◆ WORK ITEM: Exactly the lines from the start of the data below through the line containing "D2: diode 1N4007" must be returned, and no others.

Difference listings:
______

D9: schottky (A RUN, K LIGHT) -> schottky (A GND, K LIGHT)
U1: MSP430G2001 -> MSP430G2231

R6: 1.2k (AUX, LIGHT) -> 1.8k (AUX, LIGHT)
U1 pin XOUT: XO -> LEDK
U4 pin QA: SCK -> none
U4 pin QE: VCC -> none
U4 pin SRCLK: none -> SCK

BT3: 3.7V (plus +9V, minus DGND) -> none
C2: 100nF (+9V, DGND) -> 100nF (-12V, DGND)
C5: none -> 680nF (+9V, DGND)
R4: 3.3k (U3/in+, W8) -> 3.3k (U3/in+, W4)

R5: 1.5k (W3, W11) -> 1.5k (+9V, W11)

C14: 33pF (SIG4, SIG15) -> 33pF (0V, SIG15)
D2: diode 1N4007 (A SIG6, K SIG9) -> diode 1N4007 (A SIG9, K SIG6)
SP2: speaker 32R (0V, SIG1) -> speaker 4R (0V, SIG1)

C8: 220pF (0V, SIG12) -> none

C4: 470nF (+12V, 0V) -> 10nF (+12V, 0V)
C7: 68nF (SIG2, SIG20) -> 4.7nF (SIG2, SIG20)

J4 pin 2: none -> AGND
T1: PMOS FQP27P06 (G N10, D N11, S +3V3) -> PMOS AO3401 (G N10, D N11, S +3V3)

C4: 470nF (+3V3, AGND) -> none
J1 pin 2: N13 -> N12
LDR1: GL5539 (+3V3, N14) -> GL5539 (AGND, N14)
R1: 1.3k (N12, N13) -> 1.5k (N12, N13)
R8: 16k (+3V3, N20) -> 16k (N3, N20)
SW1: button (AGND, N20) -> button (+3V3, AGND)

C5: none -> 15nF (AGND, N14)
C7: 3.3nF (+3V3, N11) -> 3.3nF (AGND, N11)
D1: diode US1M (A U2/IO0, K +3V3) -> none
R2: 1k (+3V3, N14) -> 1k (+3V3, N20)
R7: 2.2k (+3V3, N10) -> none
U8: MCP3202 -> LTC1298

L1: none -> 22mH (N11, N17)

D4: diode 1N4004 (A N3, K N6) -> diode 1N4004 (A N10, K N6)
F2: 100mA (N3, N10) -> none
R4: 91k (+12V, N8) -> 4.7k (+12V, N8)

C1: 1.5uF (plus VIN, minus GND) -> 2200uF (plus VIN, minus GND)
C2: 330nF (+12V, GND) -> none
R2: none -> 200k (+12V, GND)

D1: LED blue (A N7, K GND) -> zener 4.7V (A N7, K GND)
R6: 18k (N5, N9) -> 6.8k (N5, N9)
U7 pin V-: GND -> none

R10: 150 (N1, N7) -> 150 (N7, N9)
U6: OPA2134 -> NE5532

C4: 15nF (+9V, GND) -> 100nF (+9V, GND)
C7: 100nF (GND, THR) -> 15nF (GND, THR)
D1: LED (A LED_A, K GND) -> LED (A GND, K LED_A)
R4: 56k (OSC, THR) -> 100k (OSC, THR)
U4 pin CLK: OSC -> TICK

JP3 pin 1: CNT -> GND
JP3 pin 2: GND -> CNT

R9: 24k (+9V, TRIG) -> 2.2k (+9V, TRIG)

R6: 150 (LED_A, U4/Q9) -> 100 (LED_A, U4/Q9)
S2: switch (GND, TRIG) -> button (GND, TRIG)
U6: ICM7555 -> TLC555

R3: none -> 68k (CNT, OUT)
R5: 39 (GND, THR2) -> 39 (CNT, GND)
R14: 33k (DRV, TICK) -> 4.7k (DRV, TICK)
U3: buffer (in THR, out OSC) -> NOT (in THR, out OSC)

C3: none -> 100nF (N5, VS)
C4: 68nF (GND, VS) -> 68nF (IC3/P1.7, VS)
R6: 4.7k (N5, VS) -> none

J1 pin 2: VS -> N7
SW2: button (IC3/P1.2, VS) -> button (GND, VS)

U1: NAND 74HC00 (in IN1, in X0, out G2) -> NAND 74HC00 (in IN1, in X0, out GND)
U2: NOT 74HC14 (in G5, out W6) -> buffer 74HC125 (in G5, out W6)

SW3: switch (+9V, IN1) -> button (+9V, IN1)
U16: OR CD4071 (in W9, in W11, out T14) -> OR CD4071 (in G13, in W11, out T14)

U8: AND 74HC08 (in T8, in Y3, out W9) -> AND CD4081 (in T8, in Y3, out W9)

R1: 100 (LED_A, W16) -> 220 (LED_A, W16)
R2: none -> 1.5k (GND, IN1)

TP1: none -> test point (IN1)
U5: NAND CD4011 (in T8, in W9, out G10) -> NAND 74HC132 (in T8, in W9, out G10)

______

◆ RESULT FOR THIS EXERCISE:
D9: schottky (A RUN, K LIGHT) -> schottky (A GND, K LIGHT)
U1: MSP430G2001 -> MSP430G2231

R6: 1.2k (AUX, LIGHT) -> 1.8k (AUX, LIGHT)
U1 pin XOUT: XO -> LEDK
U4 pin QA: SCK -> none
U4 pin QE: VCC -> none
U4 pin SRCLK: none -> SCK

BT3: 3.7V (plus +9V, minus DGND) -> none
C2: 100nF (+9V, DGND) -> 100nF (-12V, DGND)
C5: none -> 680nF (+9V, DGND)
R4: 3.3k (U3/in+, W8) -> 3.3k (U3/in+, W4)

R5: 1.5k (W3, W11) -> 1.5k (+9V, W11)

C14: 33pF (SIG4, SIG15) -> 33pF (0V, SIG15)
D2: diode 1N4007 (A SIG6, K SIG9) -> diode 1N4007 (A SIG9, K SIG6)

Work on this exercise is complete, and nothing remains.